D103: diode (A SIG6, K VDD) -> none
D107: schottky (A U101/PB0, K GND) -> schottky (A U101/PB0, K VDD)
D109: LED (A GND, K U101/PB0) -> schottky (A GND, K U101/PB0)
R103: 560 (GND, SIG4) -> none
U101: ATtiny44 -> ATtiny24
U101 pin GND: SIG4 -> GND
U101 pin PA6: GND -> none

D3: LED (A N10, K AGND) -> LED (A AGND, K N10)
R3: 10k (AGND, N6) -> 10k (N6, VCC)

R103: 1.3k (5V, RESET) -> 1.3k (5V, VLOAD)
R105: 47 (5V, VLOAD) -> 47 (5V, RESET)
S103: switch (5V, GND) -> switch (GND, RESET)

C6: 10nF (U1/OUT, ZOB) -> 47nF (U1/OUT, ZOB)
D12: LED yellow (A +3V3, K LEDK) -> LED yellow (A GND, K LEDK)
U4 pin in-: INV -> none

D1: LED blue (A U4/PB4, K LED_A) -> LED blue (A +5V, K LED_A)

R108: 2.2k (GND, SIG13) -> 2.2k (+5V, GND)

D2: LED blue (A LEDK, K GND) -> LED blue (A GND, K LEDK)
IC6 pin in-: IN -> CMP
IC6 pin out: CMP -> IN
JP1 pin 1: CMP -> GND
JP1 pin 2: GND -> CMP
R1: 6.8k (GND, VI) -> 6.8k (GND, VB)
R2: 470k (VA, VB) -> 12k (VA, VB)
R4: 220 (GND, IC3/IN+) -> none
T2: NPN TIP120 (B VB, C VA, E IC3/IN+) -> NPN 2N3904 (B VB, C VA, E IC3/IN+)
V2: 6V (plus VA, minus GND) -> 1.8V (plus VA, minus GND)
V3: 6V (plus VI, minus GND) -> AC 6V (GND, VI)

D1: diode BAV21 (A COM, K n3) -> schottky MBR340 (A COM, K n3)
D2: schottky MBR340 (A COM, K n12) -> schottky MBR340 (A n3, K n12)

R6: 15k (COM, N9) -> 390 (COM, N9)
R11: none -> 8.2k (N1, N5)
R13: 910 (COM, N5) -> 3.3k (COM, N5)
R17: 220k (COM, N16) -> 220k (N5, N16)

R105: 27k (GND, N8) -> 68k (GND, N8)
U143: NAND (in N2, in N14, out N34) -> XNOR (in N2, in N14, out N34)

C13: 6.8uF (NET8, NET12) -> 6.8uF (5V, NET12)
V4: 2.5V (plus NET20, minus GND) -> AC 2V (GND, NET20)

☆ ☆ ☆

Search the entries above for the word "none" and copy each line where it appears.

Reply to the task
D103: diode (A SIG6, K VDD) -> none
R103: 560 (GND, SIG4) -> none
U101 pin PA6: GND -> none
U4 pin in-: INV -> none
R4: 220 (GND, IC3/IN+) -> none
R11: none -> 8.2k (N1, N5)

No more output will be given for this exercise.